** Start Records for the task **

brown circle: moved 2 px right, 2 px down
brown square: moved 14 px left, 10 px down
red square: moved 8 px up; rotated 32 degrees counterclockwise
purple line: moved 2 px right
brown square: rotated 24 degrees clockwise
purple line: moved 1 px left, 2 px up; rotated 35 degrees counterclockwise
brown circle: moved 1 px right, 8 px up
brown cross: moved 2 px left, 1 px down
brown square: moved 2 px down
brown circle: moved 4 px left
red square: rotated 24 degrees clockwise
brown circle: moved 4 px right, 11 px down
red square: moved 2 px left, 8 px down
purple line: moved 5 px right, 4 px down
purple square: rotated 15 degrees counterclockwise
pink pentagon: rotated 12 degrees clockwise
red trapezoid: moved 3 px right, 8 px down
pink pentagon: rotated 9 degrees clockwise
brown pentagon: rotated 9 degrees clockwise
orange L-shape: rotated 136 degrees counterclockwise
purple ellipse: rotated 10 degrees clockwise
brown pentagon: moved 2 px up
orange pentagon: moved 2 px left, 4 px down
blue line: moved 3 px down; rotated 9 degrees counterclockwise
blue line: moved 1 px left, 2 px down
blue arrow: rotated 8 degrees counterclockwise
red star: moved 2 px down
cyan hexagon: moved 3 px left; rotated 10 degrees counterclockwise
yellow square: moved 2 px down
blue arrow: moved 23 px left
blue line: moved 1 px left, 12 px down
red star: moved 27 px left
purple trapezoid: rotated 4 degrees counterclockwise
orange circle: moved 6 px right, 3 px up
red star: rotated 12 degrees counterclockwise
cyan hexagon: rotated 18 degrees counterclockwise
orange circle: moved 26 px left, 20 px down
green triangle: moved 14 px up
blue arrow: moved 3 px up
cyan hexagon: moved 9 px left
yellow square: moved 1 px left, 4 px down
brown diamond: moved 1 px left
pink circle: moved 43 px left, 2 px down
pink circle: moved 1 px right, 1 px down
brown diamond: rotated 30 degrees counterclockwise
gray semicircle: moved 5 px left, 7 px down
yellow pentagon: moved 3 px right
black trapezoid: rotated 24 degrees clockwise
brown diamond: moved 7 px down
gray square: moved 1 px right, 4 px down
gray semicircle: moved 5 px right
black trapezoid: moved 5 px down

** End Records for the task **

= What is asked =
Can you give all the rows above as a JSON list of strings, one string per row, with blank lines left out?

= Expected answer =
[
  "brown circle: moved 2 px right, 2 px down",
  "brown square: moved 14 px left, 10 px down",
  "red square: moved 8 px up; rotated 32 degrees counterclockwise",
  "purple line: moved 2 px right",
  "brown square: rotated 24 degrees clockwise",
  "purple line: moved 1 px left, 2 px up; rotated 35 degrees counterclockwise",
  "brown circle: moved 1 px right, 8 px up",
  "brown cross: moved 2 px left, 1 px down",
  "brown square: moved 2 px down",
  "brown circle: moved 4 px left",
  "red square: rotated 24 degrees clockwise",
  "brown circle: moved 4 px right, 11 px down",
  "red square: moved 2 px left, 8 px down",
  "purple line: moved 5 px right, 4 px down",
  "purple square: rotated 15 degrees counterclockwise",
  "pink pentagon: rotated 12 degrees clockwise",
  "red trapezoid: moved 3 px right, 8 px down",
  "pink pentagon: rotated 9 degrees clockwise",
  "brown pentagon: rotated 9 degrees clockwise",
  "orange L-shape: rotated 136 degrees counterclockwise",
  "purple ellipse: rotated 10 degrees clockwise",
  "brown pentagon: moved 2 px up",
  "orange pentagon: moved 2 px left, 4 px down",
  "blue line: moved 3 px down; rotated 9 degrees counterclockwise",
  "blue line: moved 1 px left, 2 px down",
  "blue arrow: rotated 8 degrees counterclockwise",
  "red star: moved 2 px down",
  "cyan hexagon: moved 3 px left; rotated 10 degrees counterclockwise",
  "yellow square: moved 2 px down",
  "blue arrow: moved 23 px left",
  "blue line: moved 1 px left, 12 px down",
  "red star: moved 27 px left",
  "purple trapezoid: rotated 4 degrees counterclockwise",
  "orange circle: moved 6 px right, 3 px up",
  "red star: rotated 12 degrees counterclockwise",
  "cyan hexagon: rotated 18 degrees counterclockwise",
  "orange circle: moved 26 px left, 20 px down",
  "green triangle: moved 14 px up",
  "blue arrow: moved 3 px up",
  "cyan hexagon: moved 9 px left",
  "yellow square: moved 1 px left, 4 px down",
  "brown diamond: moved 1 px left",
  "pink circle: moved 43 px left, 2 px down",
  "pink circle: moved 1 px right, 1 px down",
  "brown diamond: rotated 30 degrees counterclockwise",
  "gray semicircle: moved 5 px left, 7 px down",
  "yellow pentagon: moved 3 px right",
  "black trapezoid: rotated 24 degrees clockwise",
  "brown diamond: moved 7 px down",
  "gray square: moved 1 px right, 4 px down",
  "gray semicircle: moved 5 px right",
  "black trapezoid: moved 5 px down"
]